> EXERCISE:
Hunt through the lines below for the string "tape" and copy each one that has it.

> RECORDS FOR THE EXERCISE:
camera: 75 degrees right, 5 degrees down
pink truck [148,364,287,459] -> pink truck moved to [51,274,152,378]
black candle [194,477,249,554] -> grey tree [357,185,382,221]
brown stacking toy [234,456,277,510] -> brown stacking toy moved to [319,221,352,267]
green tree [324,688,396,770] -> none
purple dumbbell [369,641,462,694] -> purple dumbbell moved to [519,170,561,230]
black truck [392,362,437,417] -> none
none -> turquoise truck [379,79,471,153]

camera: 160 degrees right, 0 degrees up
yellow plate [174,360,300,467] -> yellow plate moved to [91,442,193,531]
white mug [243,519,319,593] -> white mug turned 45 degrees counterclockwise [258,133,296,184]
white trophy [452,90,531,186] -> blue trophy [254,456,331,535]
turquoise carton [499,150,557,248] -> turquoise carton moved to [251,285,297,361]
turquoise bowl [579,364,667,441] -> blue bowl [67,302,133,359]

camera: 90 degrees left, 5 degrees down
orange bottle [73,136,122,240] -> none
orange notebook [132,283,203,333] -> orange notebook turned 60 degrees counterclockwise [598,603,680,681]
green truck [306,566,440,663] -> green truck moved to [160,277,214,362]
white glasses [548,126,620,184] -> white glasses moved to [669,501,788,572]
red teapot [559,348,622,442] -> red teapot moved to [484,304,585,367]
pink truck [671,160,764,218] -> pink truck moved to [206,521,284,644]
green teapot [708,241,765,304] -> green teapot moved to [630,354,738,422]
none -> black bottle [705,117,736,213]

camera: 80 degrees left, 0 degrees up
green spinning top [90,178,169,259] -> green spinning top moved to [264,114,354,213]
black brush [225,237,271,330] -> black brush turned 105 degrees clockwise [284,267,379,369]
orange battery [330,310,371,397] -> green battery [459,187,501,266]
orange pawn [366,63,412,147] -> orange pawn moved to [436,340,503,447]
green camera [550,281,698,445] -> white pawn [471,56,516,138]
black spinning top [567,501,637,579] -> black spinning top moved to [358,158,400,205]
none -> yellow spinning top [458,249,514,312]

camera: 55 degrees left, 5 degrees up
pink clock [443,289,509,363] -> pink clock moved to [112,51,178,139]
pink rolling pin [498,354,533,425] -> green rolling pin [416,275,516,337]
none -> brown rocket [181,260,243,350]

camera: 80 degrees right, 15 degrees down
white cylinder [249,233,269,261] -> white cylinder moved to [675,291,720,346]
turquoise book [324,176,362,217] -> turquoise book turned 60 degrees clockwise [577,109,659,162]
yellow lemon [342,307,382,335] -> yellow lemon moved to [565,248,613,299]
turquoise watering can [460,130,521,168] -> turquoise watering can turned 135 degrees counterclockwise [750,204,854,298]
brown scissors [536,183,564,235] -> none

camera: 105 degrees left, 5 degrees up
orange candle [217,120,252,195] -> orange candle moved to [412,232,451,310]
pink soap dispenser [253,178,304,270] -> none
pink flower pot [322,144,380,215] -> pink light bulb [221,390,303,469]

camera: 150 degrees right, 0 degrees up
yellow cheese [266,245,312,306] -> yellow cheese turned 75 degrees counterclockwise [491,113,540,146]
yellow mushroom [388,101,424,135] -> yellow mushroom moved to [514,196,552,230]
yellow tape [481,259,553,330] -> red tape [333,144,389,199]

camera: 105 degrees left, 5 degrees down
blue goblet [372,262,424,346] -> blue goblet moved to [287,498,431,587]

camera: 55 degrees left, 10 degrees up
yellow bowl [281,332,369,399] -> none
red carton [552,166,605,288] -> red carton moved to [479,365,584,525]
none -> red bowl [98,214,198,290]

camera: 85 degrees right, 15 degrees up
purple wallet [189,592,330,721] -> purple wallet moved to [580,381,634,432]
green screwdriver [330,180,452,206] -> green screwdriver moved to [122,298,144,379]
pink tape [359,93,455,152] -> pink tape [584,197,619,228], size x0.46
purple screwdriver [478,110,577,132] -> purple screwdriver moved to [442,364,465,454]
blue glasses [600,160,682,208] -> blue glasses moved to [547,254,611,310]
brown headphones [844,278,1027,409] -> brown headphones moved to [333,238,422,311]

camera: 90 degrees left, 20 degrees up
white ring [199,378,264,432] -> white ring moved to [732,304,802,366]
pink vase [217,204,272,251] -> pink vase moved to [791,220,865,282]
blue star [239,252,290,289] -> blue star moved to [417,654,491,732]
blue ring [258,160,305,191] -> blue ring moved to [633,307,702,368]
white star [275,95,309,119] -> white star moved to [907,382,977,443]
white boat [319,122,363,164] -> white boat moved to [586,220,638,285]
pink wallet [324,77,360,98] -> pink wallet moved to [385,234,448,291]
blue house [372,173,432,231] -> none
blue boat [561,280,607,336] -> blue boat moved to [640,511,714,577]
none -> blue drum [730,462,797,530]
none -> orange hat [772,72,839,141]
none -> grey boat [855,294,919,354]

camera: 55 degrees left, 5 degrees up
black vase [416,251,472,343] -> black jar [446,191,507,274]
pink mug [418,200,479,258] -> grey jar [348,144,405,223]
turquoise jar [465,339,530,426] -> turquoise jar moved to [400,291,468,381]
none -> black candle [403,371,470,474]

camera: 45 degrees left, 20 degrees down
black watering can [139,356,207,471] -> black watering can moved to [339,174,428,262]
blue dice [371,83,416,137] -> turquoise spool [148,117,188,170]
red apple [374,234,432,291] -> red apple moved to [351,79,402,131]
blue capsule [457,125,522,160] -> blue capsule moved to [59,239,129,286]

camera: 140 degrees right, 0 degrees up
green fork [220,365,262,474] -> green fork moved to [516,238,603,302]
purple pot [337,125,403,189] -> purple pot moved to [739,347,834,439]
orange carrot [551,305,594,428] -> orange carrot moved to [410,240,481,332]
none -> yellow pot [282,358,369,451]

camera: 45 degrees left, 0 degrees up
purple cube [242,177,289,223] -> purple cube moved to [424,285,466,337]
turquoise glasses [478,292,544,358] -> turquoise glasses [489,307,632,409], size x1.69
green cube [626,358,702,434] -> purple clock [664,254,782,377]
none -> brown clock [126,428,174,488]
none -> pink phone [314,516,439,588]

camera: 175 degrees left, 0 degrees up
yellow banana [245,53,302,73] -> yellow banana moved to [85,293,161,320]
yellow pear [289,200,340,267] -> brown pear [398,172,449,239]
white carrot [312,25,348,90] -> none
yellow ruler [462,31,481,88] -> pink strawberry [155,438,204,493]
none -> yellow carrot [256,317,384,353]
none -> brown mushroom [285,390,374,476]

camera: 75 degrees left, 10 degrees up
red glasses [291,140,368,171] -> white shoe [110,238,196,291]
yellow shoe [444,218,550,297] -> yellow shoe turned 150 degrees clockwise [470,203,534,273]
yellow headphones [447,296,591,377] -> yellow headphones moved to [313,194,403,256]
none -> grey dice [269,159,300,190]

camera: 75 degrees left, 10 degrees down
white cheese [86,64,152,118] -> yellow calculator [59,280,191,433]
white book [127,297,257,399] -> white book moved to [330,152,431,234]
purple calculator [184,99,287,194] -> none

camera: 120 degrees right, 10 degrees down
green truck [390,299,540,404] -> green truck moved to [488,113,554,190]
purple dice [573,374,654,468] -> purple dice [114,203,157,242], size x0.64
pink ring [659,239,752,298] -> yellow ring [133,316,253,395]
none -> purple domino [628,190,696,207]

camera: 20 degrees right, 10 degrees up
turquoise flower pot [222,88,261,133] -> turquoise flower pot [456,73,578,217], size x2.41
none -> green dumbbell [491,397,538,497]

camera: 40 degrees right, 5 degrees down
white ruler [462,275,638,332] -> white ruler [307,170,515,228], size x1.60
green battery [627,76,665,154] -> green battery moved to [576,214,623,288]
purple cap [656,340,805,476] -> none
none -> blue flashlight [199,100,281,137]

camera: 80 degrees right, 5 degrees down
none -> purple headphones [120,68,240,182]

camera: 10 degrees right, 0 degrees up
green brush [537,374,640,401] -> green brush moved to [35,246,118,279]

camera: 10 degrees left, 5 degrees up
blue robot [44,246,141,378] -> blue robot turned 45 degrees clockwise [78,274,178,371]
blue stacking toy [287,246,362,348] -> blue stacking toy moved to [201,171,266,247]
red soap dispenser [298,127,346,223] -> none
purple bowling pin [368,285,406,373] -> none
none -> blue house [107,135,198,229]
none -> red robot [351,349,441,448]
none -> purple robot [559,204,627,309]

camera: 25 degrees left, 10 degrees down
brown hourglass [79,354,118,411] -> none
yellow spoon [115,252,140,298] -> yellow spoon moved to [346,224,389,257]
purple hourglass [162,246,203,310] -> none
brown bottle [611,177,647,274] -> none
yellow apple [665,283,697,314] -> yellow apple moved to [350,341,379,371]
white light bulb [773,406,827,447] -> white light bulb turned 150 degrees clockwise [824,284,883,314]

> WRITTEN REPLY:
yellow tape [481,259,553,330] -> red tape [333,144,389,199]
pink tape [359,93,455,152] -> pink tape [584,197,619,228], size x0.46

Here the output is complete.